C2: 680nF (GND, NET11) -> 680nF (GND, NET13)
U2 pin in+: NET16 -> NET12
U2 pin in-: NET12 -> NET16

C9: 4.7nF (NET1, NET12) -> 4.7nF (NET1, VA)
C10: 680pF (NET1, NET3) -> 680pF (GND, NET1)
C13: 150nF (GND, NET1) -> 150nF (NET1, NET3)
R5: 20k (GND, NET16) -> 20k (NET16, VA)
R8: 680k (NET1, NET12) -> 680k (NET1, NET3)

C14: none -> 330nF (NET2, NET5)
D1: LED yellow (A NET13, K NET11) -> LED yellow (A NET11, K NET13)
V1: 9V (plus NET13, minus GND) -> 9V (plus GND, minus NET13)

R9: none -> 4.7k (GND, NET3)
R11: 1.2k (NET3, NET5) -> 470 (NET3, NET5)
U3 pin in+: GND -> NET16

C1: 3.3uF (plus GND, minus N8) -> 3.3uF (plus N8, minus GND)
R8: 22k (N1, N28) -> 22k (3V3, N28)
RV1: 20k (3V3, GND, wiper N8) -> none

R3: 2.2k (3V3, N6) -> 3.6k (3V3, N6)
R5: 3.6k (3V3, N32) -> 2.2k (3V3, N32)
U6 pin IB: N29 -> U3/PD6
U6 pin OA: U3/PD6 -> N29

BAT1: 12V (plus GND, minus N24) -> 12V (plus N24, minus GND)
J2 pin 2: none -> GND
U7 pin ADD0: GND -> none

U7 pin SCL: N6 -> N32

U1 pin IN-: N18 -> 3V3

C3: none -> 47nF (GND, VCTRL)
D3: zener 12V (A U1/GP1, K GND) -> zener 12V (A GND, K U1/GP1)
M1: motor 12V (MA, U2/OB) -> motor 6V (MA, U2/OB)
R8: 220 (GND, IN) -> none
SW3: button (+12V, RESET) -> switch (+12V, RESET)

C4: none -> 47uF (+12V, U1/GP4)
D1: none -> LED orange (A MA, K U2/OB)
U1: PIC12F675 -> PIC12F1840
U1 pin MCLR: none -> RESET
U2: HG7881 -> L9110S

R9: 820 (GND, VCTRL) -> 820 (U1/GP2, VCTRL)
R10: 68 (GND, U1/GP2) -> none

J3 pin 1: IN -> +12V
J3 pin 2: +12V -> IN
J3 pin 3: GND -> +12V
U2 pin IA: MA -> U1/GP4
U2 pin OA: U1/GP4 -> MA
□ □ □
* [Task to complete]:
Return all of the data precisely as it appears.

* [Task response]:
C2: 680nF (GND, NET11) -> 680nF (GND, NET13)
U2 pin in+: NET16 -> NET12
U2 pin in-: NET12 -> NET16

C9: 4.7nF (NET1, NET12) -> 4.7nF (NET1, VA)
C10: 680pF (NET1, NET3) -> 680pF (GND, NET1)
C13: 150nF (GND, NET1) -> 150nF (NET1, NET3)
R5: 20k (GND, NET16) -> 20k (NET16, VA)
R8: 680k (NET1, NET12) -> 680k (NET1, NET3)

C14: none -> 330nF (NET2, NET5)
D1: LED yellow (A NET13, K NET11) -> LED yellow (A NET11, K NET13)
V1: 9V (plus NET13, minus GND) -> 9V (plus GND, minus NET13)

R9: none -> 4.7k (GND, NET3)
R11: 1.2k (NET3, NET5) -> 470 (NET3, NET5)
U3 pin in+: GND -> NET16

C1: 3.3uF (plus GND, minus N8) -> 3.3uF (plus N8, minus GND)
R8: 22k (N1, N28) -> 22k (3V3, N28)
RV1: 20k (3V3, GND, wiper N8) -> none

R3: 2.2k (3V3, N6) -> 3.6k (3V3, N6)
R5: 3.6k (3V3, N32) -> 2.2k (3V3, N32)
U6 pin IB: N29 -> U3/PD6
U6 pin OA: U3/PD6 -> N29

BAT1: 12V (plus GND, minus N24) -> 12V (plus N24, minus GND)
J2 pin 2: none -> GND
U7 pin ADD0: GND -> none

U7 pin SCL: N6 -> N32

U1 pin IN-: N18 -> 3V3

C3: none -> 47nF (GND, VCTRL)
D3: zener 12V (A U1/GP1, K GND) -> zener 12V (A GND, K U1/GP1)
M1: motor 12V (MA, U2/OB) -> motor 6V (MA, U2/OB)
R8: 220 (GND, IN) -> none
SW3: button (+12V, RESET) -> switch (+12V, RESET)

C4: none -> 47uF (+12V, U1/GP4)
D1: none -> LED orange (A MA, K U2/OB)
U1: PIC12F675 -> PIC12F1840
U1 pin MCLR: none -> RESET
U2: HG7881 -> L9110S

R9: 820 (GND, VCTRL) -> 820 (U1/GP2, VCTRL)
R10: 68 (GND, U1/GP2) -> none

J3 pin 1: IN -> +12V
J3 pin 2: +12V -> IN
J3 pin 3: GND -> +12V
U2 pin IA: MA -> U1/GP4
U2 pin OA: U1/GP4 -> MA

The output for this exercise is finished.